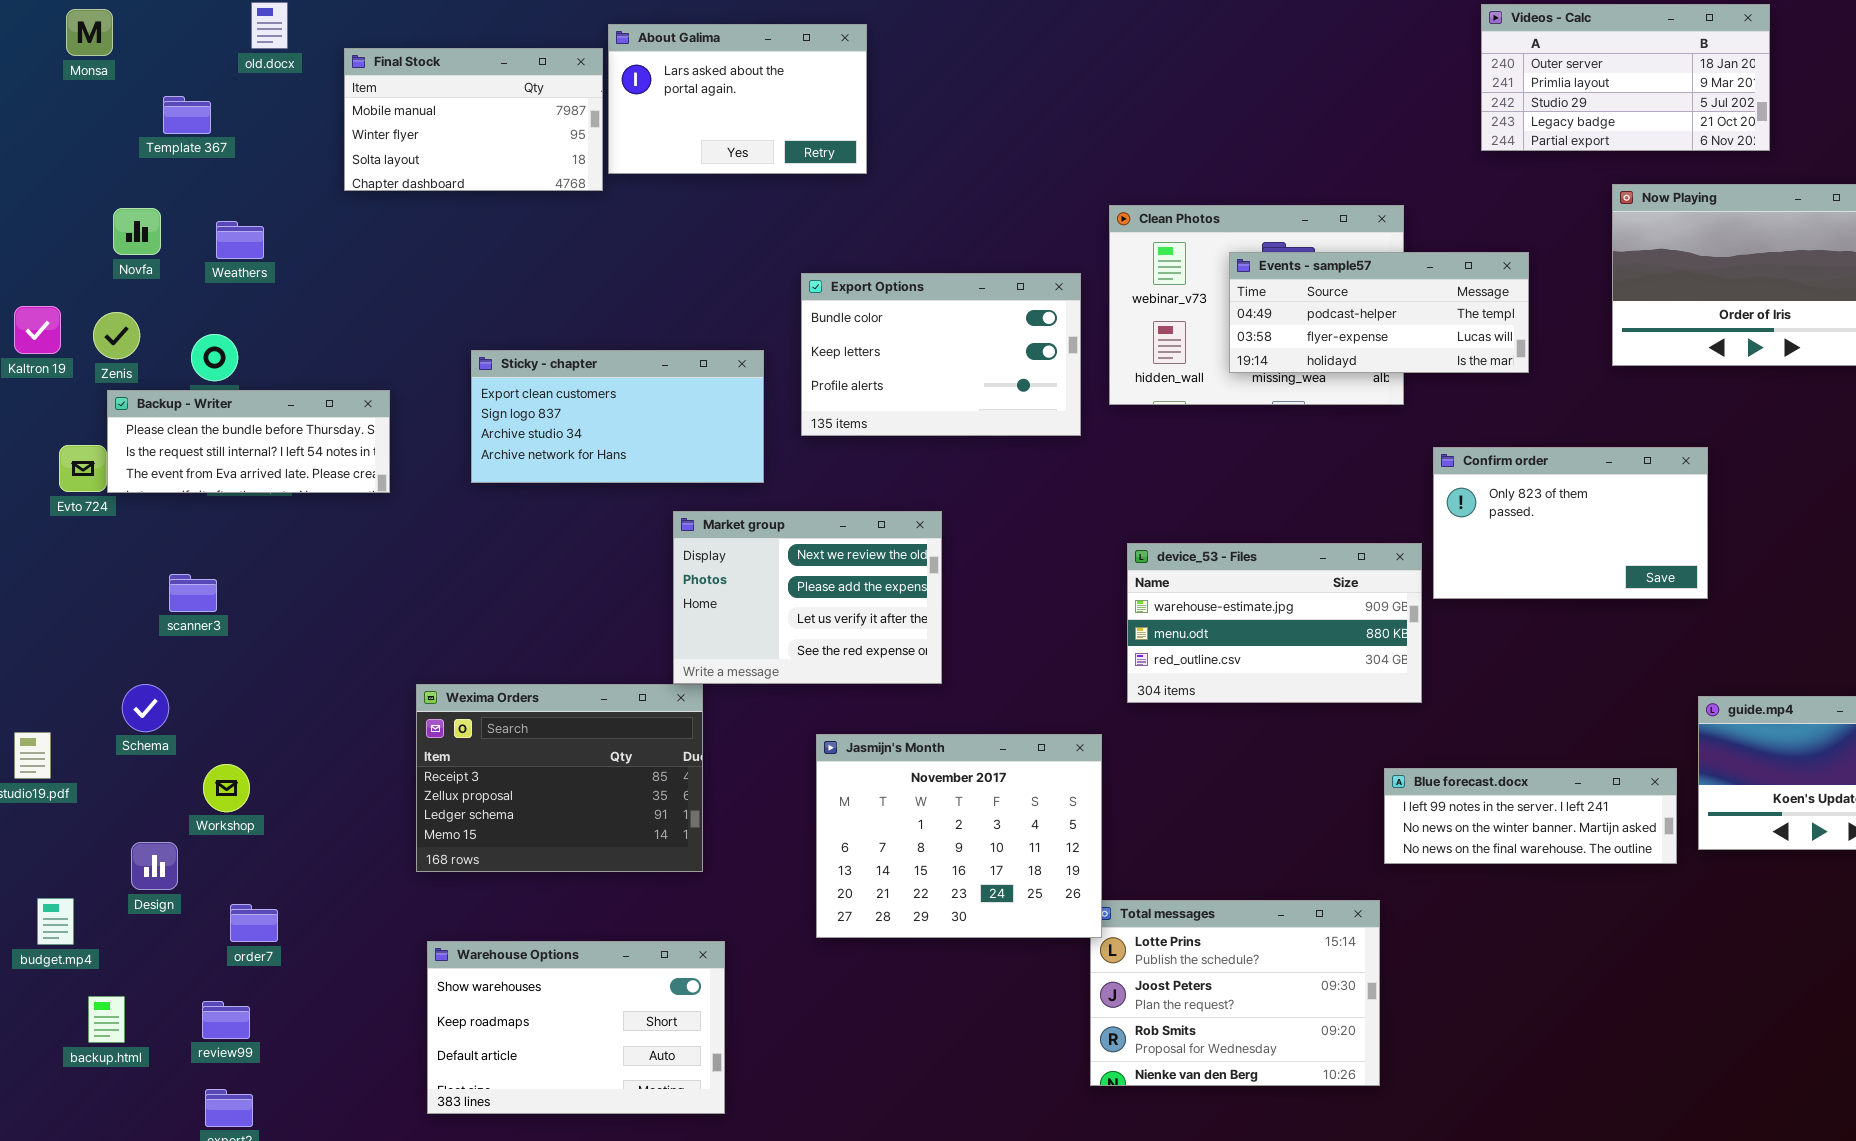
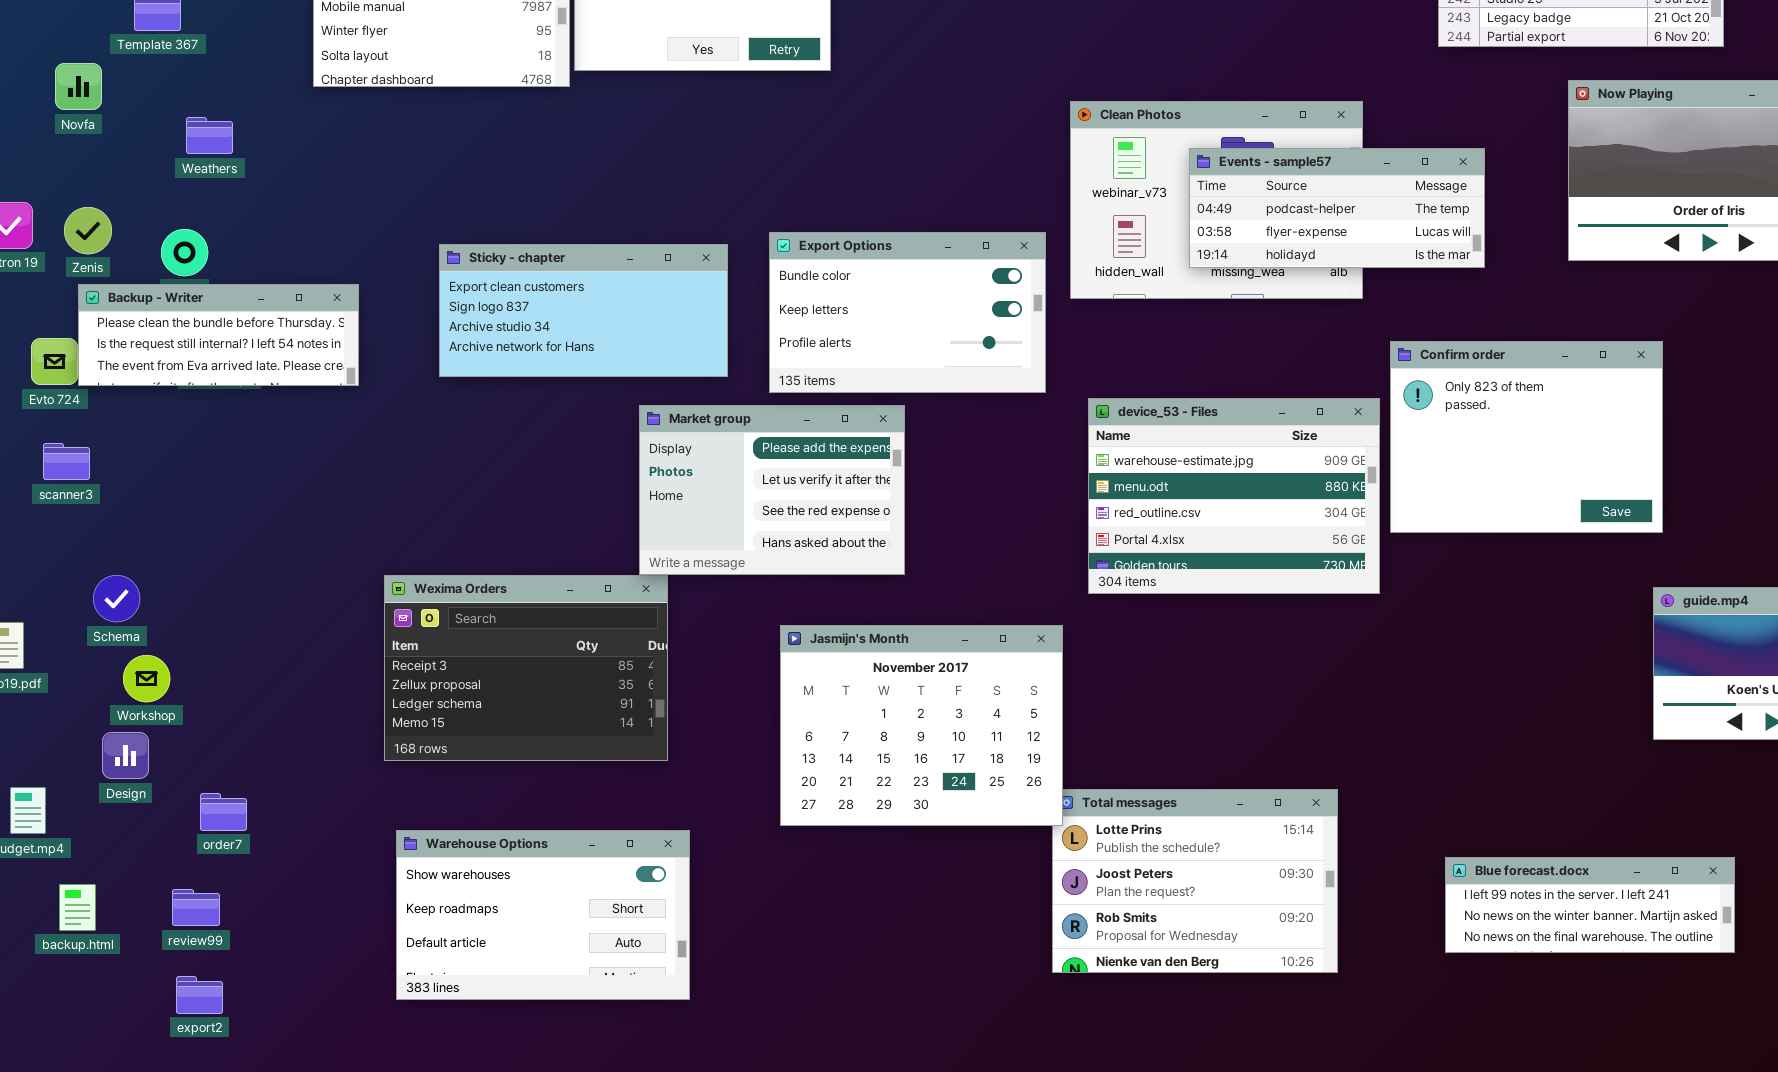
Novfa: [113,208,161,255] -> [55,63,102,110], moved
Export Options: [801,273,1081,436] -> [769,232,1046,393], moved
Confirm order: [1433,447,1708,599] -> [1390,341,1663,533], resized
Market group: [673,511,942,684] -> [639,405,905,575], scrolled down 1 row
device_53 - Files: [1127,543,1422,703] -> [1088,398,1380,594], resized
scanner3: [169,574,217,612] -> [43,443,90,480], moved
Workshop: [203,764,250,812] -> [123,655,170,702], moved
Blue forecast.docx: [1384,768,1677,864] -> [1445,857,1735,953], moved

◆ ◆ ◆ ◆ ◆

**TASK TO CARRY OUT:** Write the entries out in full and exactly, omitting every picture.

**SOLUTION TO THIS EXERCISE:**
Novfa: [113,208,161,255] -> [55,63,102,110], moved
Export Options: [801,273,1081,436] -> [769,232,1046,393], moved
Confirm order: [1433,447,1708,599] -> [1390,341,1663,533], resized
Market group: [673,511,942,684] -> [639,405,905,575], scrolled down 1 row
device_53 - Files: [1127,543,1422,703] -> [1088,398,1380,594], resized
scanner3: [169,574,217,612] -> [43,443,90,480], moved
Workshop: [203,764,250,812] -> [123,655,170,702], moved
Blue forecast.docx: [1384,768,1677,864] -> [1445,857,1735,953], moved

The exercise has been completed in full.